● Directions for this task:
Transcribe word for word each line from the one containing "blue padlock: 5 -> 2" to the final line of the data, both included. Skip the pictures.

Stored dataset items:
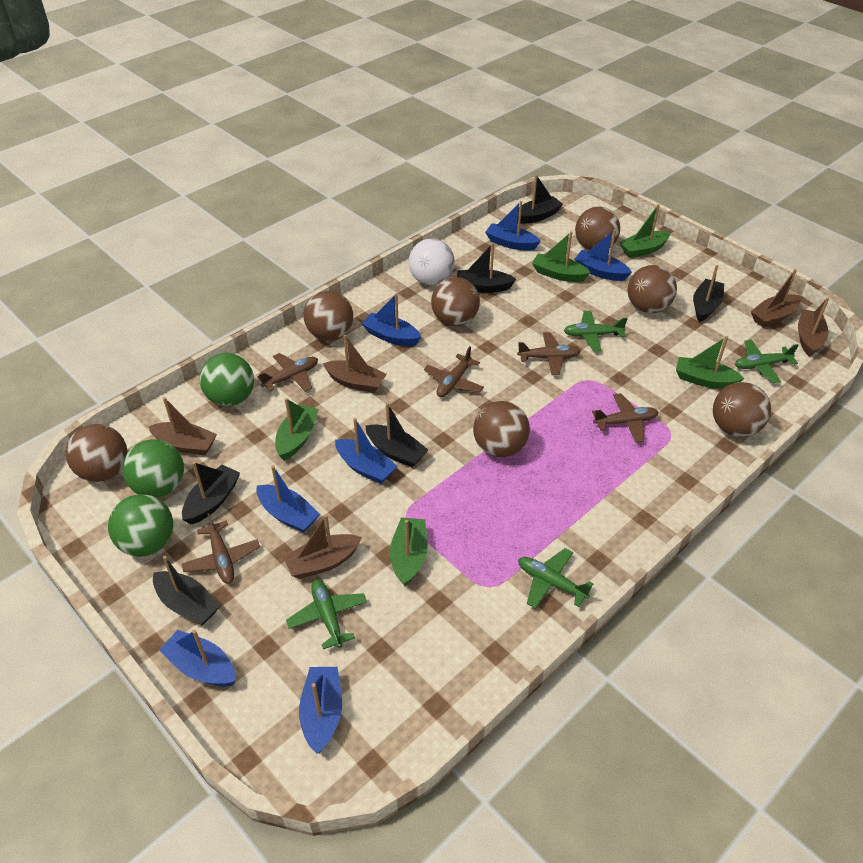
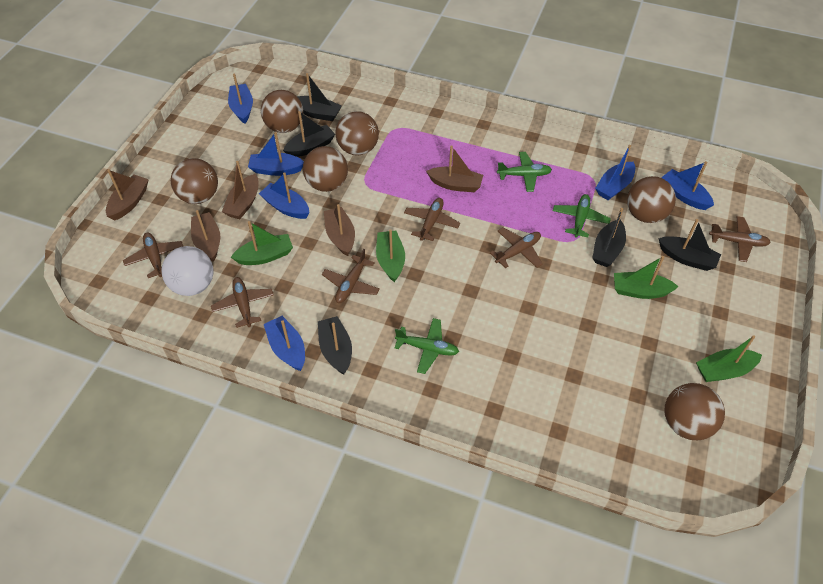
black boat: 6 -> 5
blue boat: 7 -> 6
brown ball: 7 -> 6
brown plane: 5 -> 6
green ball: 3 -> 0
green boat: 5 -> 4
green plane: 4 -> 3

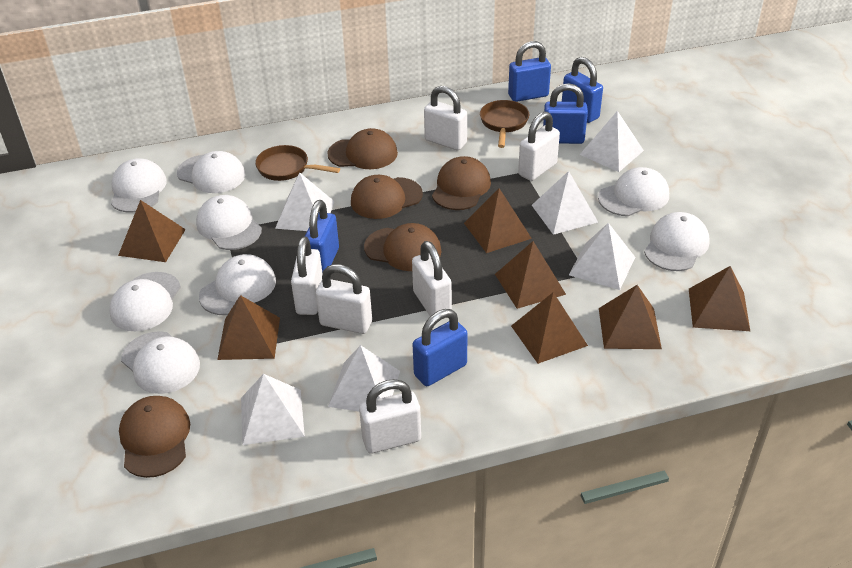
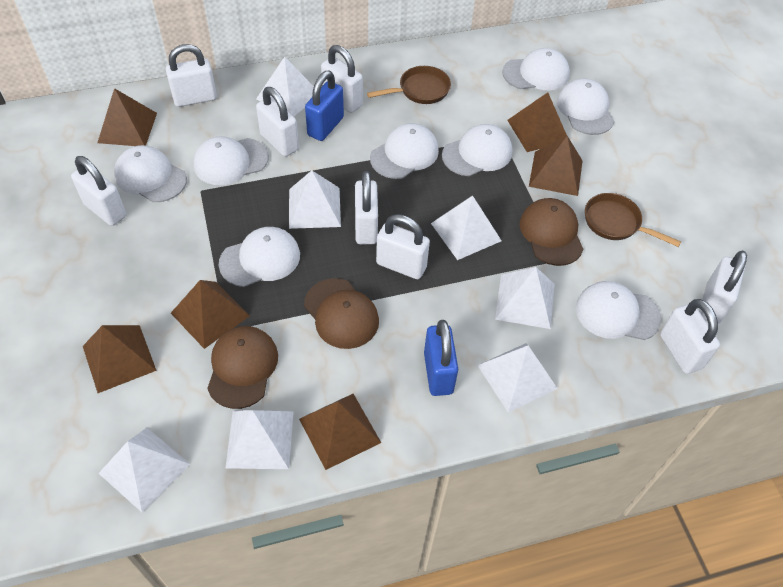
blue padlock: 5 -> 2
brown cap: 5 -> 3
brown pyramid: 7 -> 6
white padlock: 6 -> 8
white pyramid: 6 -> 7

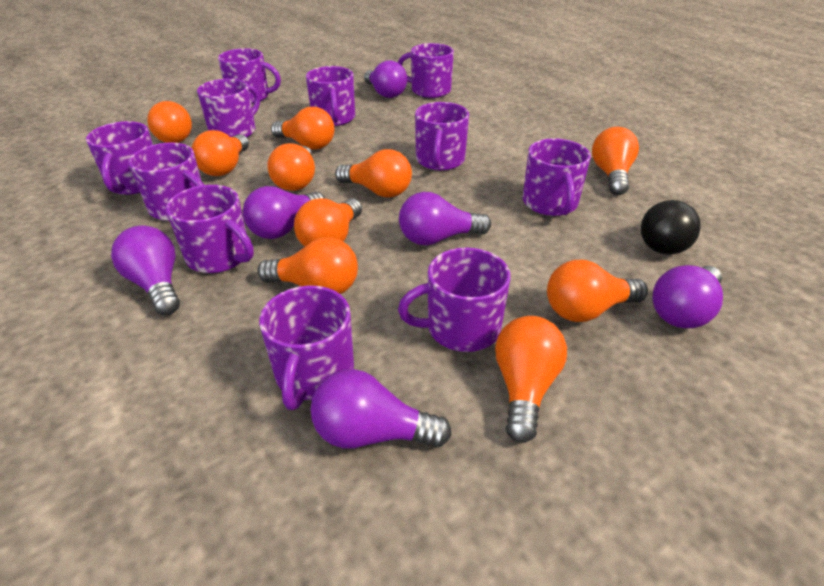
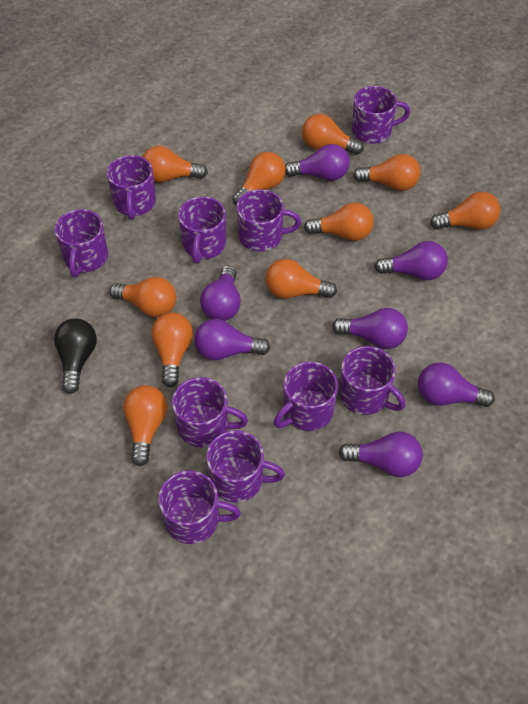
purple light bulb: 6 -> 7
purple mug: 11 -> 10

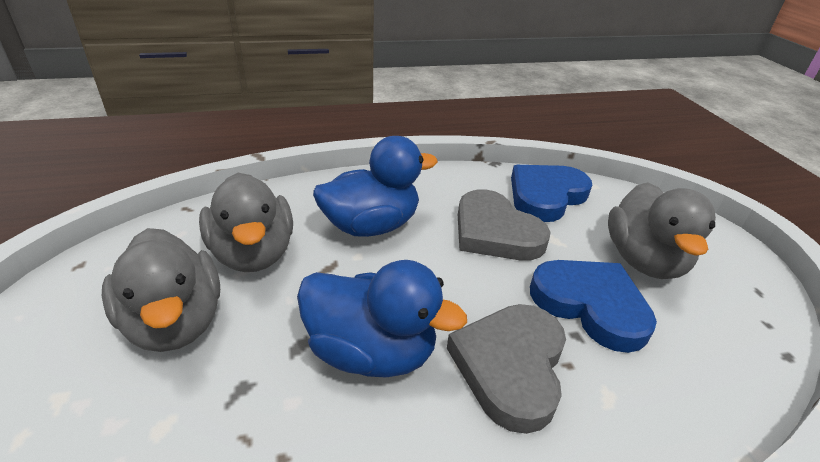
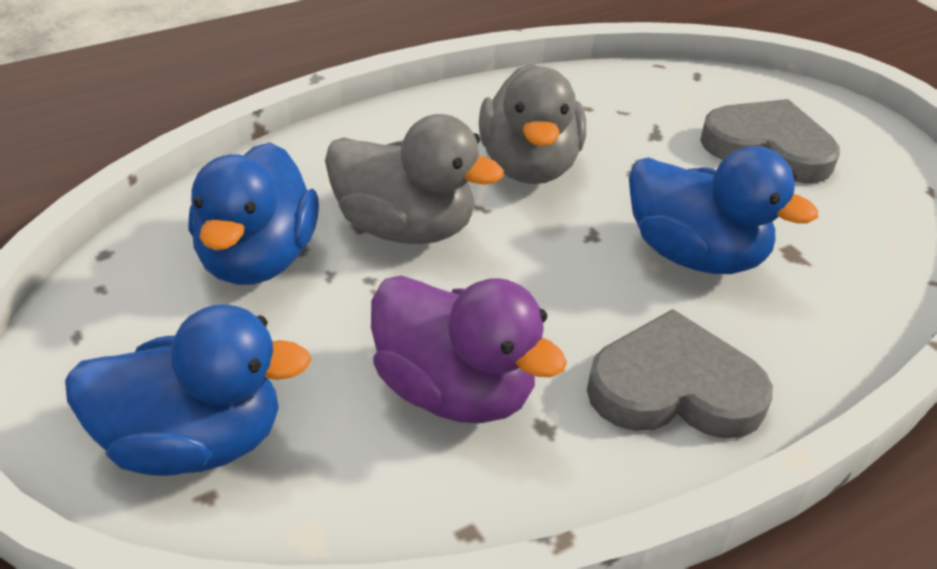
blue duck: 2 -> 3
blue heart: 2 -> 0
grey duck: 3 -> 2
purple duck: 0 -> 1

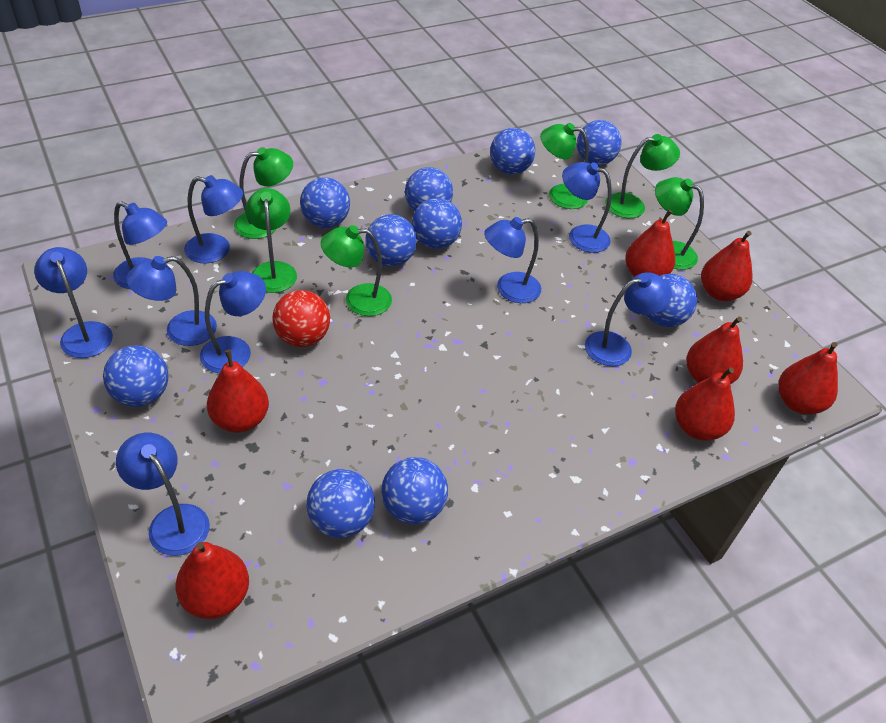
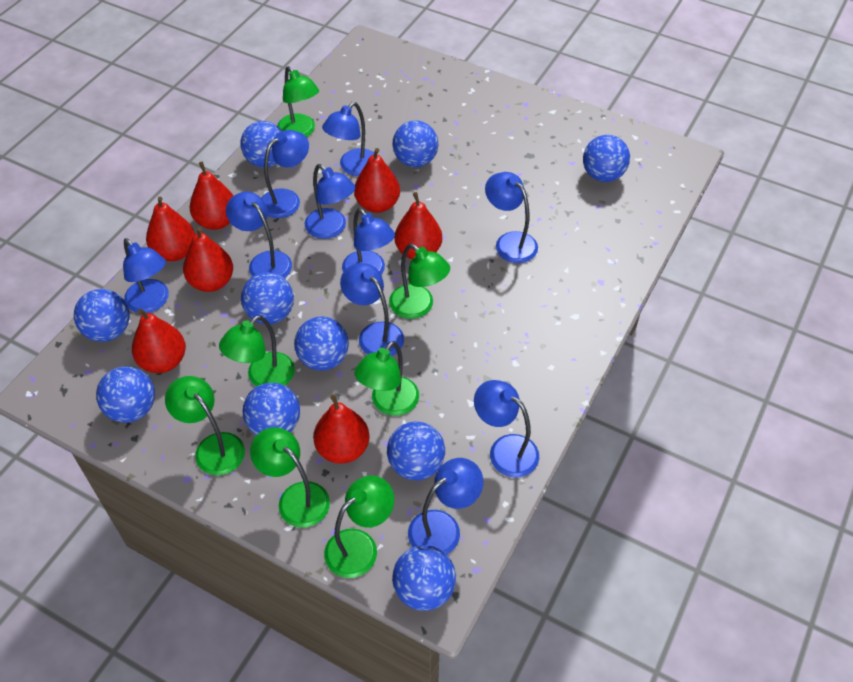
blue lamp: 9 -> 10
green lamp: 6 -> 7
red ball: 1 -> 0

● Result for this exercise:
blue padlock: 5 -> 2
brown cap: 5 -> 3
brown pyramid: 7 -> 6
white padlock: 6 -> 8
white pyramid: 6 -> 7

purple light bulb: 6 -> 7
purple mug: 11 -> 10

blue duck: 2 -> 3
blue heart: 2 -> 0
grey duck: 3 -> 2
purple duck: 0 -> 1

blue lamp: 9 -> 10
green lamp: 6 -> 7
red ball: 1 -> 0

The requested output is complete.